- Part of a data file:
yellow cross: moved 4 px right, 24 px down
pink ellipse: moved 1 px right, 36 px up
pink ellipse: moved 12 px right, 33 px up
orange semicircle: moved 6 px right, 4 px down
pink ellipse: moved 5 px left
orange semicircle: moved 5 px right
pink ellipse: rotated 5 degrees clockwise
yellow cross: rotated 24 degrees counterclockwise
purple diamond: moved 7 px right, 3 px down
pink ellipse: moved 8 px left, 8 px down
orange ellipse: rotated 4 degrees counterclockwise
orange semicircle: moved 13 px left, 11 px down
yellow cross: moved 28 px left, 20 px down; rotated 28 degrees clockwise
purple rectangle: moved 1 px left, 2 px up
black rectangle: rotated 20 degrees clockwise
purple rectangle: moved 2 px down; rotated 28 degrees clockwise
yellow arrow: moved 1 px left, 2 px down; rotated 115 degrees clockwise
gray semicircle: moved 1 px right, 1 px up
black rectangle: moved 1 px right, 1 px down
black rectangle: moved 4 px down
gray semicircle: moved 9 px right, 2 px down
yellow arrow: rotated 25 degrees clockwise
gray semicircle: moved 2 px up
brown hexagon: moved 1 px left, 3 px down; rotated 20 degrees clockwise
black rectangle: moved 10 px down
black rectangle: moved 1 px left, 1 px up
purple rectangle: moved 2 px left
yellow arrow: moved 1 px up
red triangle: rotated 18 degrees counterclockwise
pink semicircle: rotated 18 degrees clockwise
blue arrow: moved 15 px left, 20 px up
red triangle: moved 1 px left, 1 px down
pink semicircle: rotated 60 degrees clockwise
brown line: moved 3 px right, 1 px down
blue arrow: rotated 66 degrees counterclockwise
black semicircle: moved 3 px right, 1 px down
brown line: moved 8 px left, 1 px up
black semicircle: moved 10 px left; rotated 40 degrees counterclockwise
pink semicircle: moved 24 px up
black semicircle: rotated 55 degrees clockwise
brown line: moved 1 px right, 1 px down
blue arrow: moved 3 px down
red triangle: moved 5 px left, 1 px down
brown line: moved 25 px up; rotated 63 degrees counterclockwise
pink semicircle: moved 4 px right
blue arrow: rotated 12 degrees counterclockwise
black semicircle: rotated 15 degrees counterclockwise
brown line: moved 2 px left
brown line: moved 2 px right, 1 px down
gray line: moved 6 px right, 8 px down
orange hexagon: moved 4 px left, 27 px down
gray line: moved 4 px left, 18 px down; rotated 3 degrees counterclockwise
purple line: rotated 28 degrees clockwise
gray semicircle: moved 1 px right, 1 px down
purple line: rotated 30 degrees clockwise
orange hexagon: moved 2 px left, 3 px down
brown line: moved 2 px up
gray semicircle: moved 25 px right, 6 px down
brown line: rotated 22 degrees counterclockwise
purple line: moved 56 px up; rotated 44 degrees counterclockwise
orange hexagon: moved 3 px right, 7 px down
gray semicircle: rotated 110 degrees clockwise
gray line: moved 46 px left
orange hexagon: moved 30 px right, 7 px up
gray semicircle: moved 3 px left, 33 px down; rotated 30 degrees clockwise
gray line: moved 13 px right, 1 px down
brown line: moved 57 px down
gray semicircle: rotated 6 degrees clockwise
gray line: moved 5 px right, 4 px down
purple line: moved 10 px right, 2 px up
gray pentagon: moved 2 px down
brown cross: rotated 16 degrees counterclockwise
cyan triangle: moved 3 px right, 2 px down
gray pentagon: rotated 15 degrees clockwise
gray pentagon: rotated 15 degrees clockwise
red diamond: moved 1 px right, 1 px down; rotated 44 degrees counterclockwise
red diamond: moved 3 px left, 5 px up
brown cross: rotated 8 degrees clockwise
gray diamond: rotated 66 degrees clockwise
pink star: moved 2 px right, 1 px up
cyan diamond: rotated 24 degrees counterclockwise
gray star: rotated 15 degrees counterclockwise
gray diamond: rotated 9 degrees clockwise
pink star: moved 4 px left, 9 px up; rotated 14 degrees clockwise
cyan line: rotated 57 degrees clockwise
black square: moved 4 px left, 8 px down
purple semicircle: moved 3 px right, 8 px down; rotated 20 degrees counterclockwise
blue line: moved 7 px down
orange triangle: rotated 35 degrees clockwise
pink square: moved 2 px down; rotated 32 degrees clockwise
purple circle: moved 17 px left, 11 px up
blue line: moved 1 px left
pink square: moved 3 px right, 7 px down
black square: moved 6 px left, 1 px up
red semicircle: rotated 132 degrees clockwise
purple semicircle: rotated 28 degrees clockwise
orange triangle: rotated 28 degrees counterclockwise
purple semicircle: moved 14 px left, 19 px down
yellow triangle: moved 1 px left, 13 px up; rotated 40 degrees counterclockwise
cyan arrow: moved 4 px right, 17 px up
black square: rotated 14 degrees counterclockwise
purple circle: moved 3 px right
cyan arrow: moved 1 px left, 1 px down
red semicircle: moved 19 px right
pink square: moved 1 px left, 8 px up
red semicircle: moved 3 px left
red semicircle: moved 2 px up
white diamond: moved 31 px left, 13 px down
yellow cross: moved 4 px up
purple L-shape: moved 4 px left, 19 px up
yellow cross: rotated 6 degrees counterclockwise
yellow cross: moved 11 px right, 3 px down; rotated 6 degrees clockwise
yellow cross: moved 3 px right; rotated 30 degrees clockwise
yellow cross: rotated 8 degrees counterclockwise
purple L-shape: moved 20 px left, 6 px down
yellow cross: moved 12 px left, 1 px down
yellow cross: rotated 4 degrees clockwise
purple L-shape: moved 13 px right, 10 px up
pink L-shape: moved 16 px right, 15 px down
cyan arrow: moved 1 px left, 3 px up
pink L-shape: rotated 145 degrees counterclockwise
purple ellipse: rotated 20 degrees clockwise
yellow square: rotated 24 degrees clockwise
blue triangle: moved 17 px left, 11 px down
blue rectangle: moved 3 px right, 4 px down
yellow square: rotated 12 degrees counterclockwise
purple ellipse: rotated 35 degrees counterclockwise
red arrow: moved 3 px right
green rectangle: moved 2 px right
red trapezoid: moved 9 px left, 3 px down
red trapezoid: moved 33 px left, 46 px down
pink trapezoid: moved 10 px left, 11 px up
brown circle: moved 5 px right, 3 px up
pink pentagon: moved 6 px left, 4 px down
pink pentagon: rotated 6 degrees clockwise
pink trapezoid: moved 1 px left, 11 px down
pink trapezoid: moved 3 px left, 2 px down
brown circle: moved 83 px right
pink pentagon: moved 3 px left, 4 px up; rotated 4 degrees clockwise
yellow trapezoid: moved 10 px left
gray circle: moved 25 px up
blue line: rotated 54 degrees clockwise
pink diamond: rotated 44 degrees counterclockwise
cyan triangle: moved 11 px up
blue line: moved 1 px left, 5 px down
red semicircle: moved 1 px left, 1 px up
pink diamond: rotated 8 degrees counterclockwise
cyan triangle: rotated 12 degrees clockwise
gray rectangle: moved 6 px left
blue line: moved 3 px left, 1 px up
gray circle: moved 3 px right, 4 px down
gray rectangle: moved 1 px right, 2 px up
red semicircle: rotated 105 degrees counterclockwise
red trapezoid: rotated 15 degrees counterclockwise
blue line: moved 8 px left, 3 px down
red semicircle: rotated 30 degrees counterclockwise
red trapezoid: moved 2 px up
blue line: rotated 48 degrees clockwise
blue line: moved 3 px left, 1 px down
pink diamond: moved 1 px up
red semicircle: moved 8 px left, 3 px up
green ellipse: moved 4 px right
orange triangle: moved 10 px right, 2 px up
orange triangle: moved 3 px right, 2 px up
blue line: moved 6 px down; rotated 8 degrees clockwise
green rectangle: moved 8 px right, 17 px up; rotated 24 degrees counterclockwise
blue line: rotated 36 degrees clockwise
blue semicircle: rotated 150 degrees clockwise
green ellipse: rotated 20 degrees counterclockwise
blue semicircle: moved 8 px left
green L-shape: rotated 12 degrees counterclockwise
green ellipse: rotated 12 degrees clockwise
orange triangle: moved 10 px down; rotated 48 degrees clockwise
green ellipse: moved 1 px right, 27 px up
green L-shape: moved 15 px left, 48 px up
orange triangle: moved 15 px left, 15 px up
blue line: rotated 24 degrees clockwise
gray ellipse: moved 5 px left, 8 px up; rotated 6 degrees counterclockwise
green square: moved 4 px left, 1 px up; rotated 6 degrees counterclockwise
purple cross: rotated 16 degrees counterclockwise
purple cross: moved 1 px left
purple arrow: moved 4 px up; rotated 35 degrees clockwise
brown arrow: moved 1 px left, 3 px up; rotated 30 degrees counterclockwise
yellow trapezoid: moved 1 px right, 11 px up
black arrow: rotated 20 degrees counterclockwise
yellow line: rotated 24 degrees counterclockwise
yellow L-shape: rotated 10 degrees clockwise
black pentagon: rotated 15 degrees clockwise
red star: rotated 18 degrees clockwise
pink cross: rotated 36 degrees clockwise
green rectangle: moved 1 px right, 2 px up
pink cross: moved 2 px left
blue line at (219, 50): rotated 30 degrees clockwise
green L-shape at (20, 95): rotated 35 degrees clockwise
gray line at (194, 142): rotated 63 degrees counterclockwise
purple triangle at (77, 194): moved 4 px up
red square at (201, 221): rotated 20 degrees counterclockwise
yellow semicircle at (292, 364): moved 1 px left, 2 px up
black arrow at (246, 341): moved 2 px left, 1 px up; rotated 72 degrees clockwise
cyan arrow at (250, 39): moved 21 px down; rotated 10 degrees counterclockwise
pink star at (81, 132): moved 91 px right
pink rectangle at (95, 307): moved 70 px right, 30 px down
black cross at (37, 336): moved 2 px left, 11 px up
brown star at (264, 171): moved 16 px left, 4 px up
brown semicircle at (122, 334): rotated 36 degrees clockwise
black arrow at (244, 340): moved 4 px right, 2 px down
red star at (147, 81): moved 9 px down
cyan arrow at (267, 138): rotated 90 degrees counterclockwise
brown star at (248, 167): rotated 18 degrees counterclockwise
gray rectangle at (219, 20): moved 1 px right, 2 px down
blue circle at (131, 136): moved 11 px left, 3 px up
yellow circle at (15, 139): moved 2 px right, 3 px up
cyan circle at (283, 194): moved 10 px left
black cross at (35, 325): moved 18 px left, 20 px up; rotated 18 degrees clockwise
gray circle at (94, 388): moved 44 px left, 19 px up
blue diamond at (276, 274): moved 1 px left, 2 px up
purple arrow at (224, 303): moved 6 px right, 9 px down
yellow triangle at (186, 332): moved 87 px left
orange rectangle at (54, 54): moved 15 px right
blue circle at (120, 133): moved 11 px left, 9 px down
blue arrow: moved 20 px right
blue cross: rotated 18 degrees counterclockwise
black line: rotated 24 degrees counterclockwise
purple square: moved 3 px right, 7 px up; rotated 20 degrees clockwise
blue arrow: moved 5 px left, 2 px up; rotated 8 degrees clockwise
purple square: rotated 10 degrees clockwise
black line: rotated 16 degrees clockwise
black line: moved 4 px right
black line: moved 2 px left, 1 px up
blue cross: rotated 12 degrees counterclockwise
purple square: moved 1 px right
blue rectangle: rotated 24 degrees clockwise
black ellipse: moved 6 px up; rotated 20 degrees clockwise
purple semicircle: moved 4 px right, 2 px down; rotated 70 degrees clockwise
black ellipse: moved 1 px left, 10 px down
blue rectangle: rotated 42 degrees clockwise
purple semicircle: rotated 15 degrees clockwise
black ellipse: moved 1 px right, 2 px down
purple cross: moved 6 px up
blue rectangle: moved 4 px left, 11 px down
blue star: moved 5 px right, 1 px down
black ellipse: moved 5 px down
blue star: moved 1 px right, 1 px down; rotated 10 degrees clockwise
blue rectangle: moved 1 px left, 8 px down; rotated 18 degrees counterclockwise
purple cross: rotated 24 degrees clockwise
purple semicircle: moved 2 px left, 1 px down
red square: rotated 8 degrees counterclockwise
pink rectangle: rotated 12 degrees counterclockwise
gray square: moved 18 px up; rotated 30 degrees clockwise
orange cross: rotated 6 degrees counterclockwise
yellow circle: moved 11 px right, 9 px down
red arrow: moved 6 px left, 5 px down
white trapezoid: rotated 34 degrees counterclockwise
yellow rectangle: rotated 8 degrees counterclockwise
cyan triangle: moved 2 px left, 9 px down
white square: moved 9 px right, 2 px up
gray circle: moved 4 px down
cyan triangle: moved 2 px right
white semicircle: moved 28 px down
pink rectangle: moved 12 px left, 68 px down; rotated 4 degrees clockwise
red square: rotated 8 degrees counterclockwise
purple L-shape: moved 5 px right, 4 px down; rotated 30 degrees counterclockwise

- Given problem: Retype the lines from the start of the data file through the line containing "yellow cross: rotated 24", including that line.

- The solution:
yellow cross: moved 4 px right, 24 px down
pink ellipse: moved 1 px right, 36 px up
pink ellipse: moved 12 px right, 33 px up
orange semicircle: moved 6 px right, 4 px down
pink ellipse: moved 5 px left
orange semicircle: moved 5 px right
pink ellipse: rotated 5 degrees clockwise
yellow cross: rotated 24 degrees counterclockwise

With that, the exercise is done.